*EXERCISE DETAILS*
Using only the records, tally the lines with "turquoise" in them and state that total by itself.

*SOURCE RECORDS*

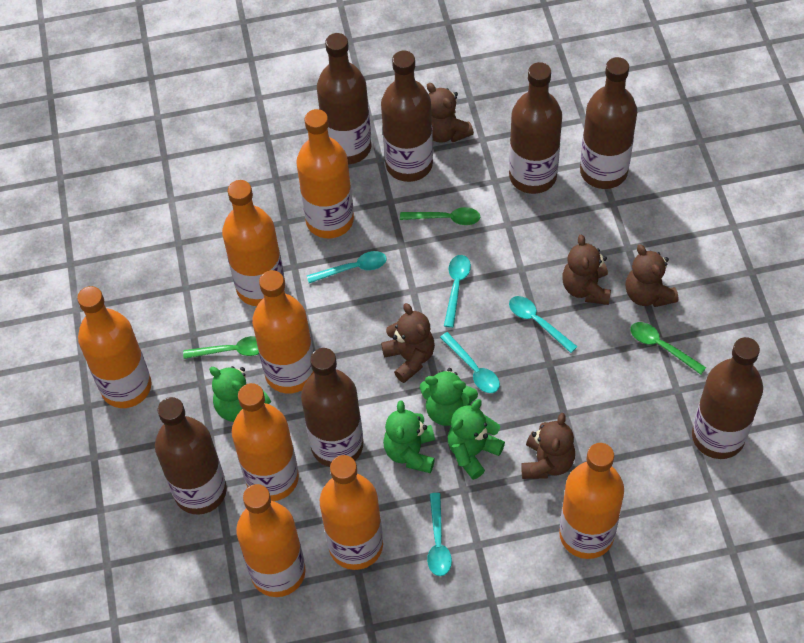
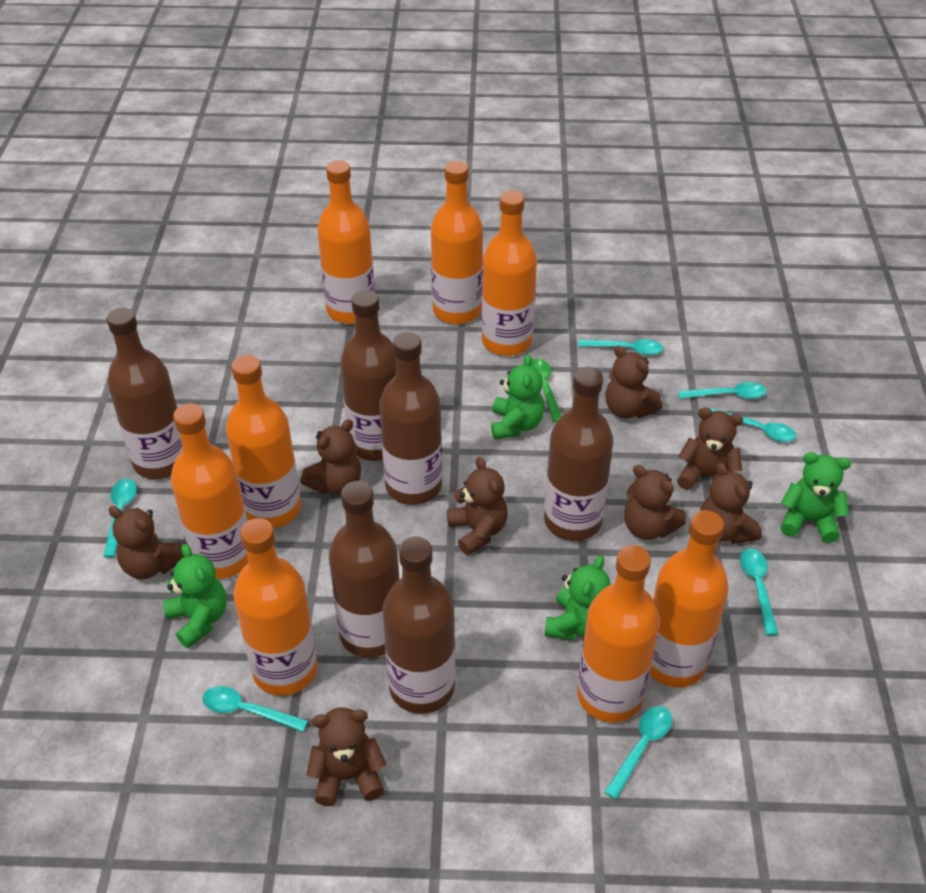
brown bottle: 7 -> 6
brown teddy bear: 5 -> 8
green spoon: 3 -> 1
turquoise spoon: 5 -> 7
...
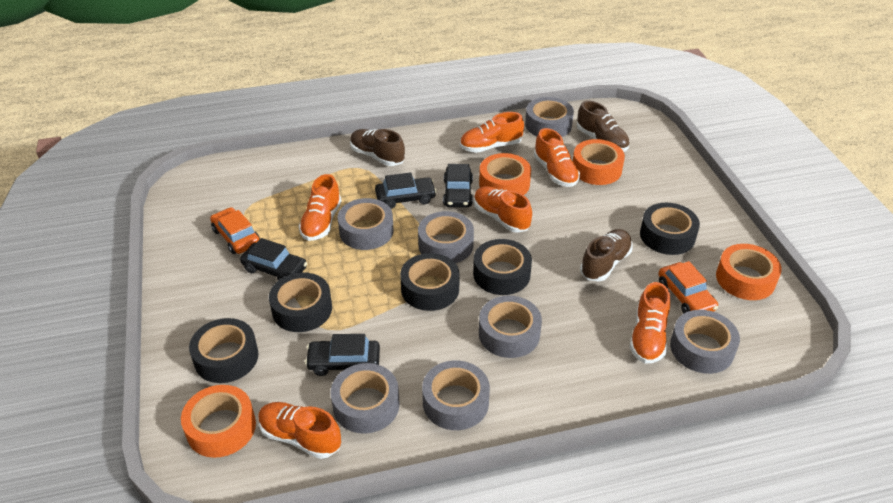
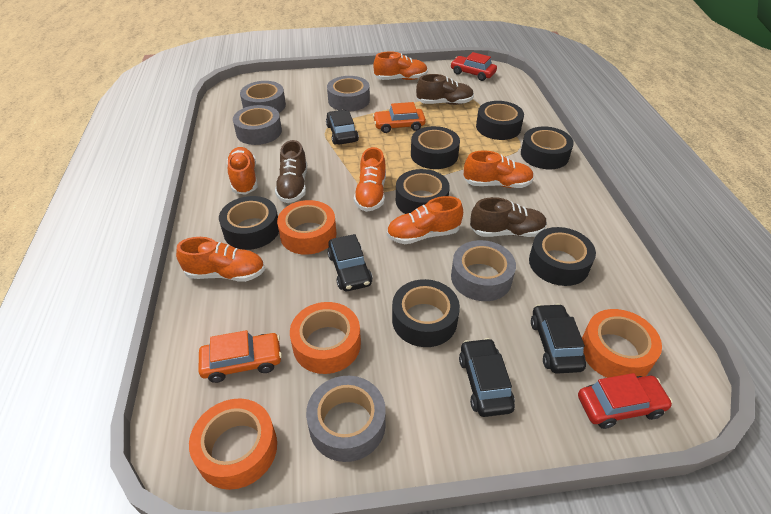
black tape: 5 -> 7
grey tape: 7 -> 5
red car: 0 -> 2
==
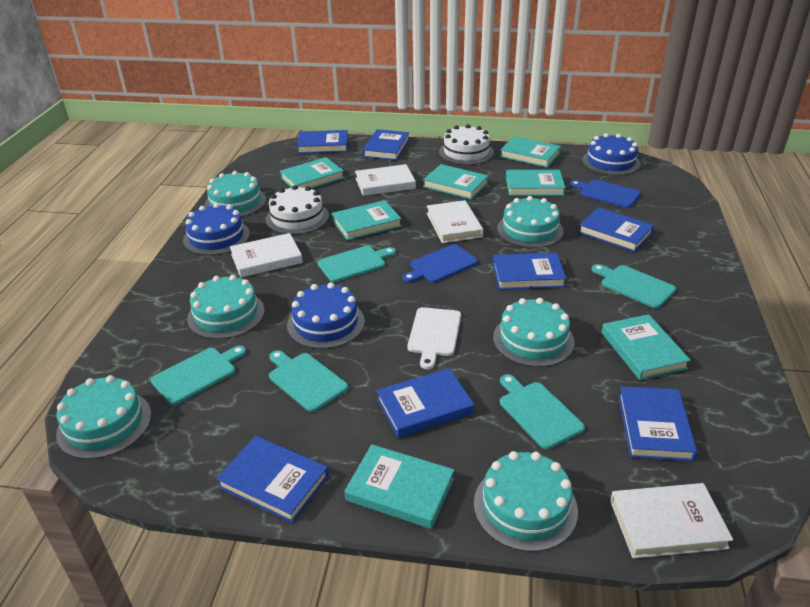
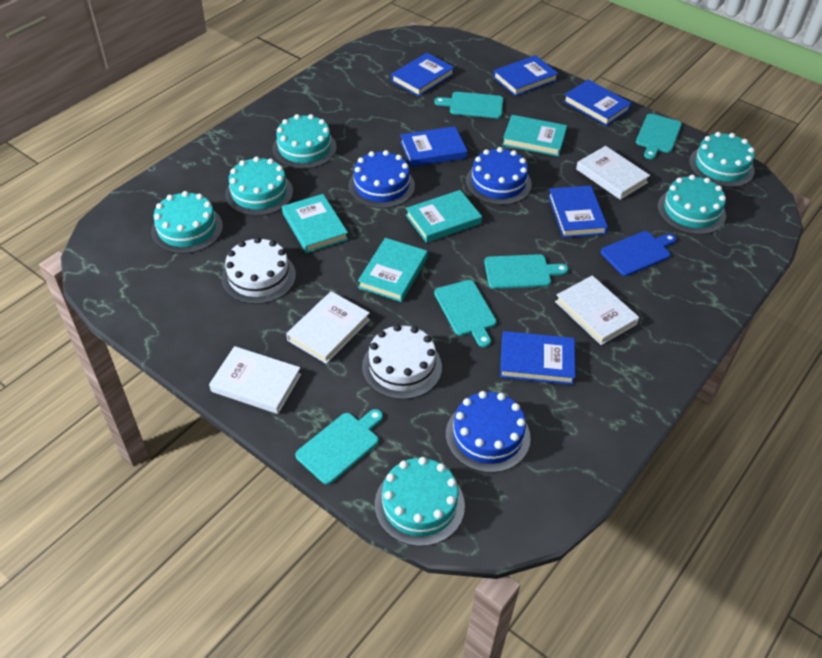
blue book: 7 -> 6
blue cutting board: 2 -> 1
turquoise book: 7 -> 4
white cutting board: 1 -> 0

*REPLY TO THE EXERCISE*
2